→ **WHAT TO WORK ON**
Produce an exact transcription of the data, with the images left out.

→ **DATA EXTRACT**
□ □ □ □ □ □ □

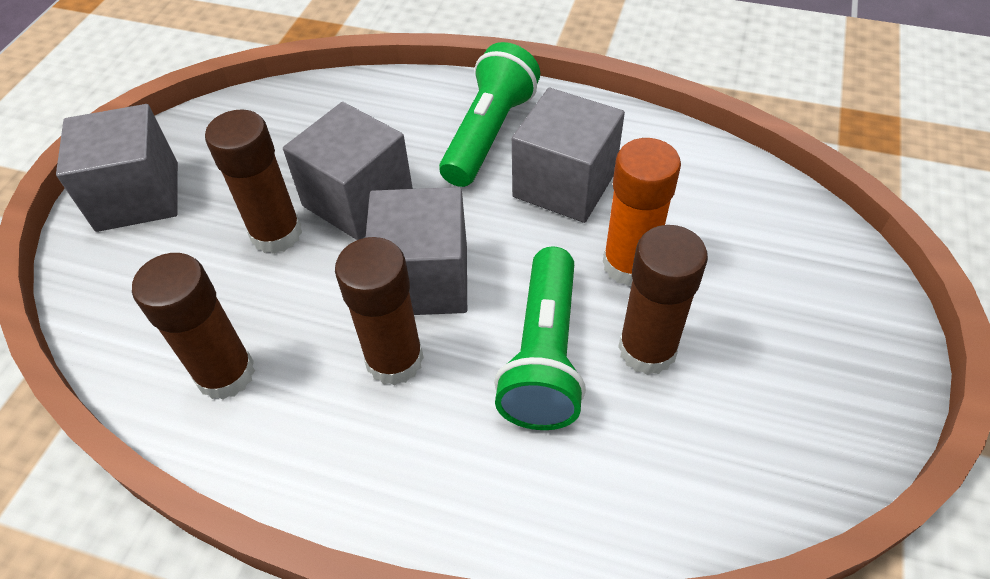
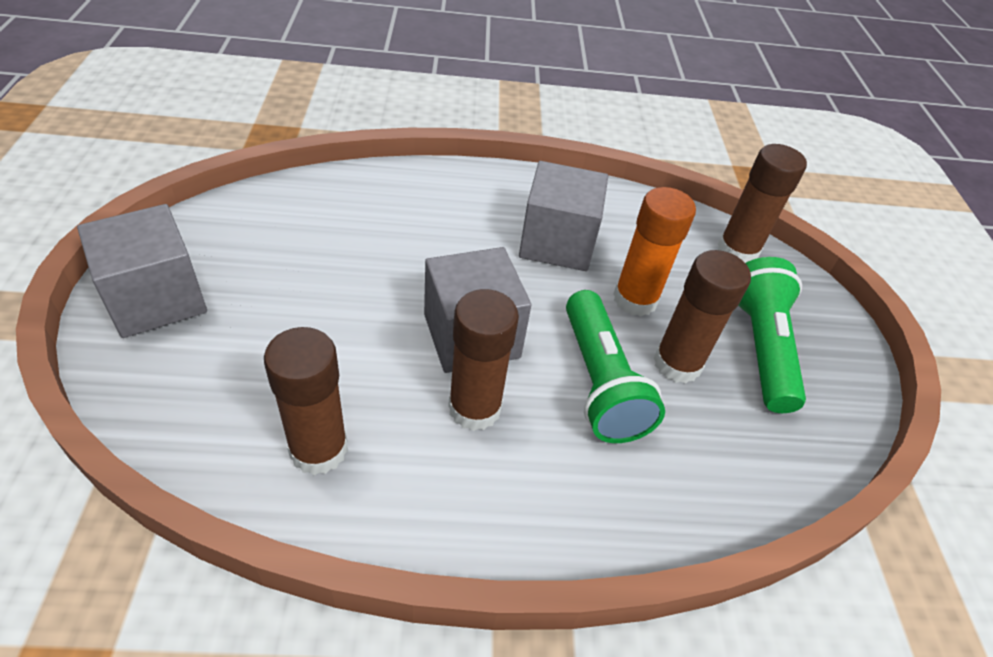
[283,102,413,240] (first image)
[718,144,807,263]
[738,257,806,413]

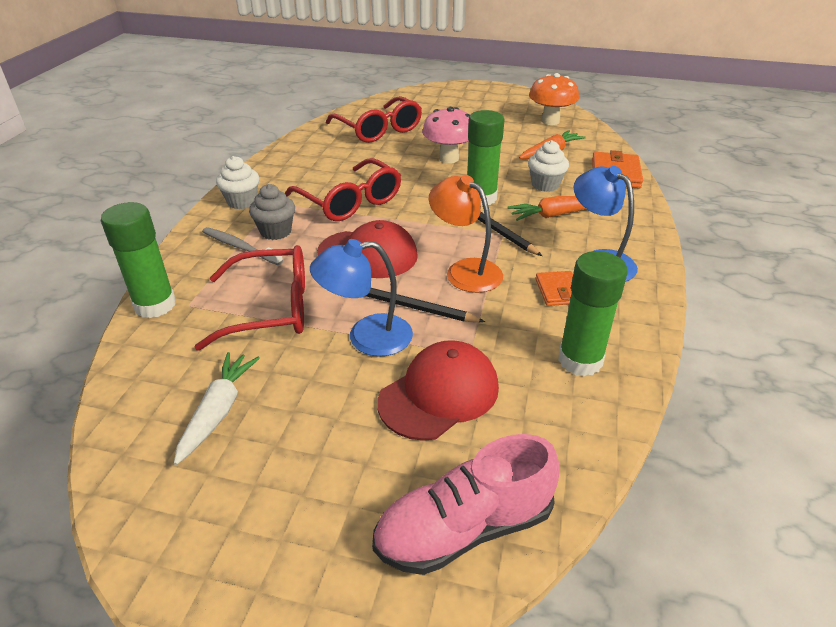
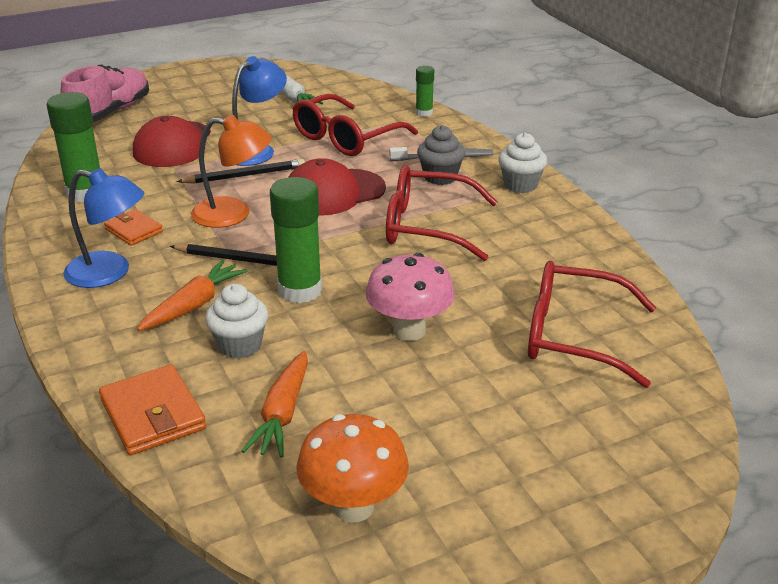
[416,66,434,117]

□ □ □ □ □ □ □

→ **RESPONSE TO THE EXERCISE**
[283,102,413,240] (first image)
[718,144,807,263]
[738,257,806,413]

[416,66,434,117]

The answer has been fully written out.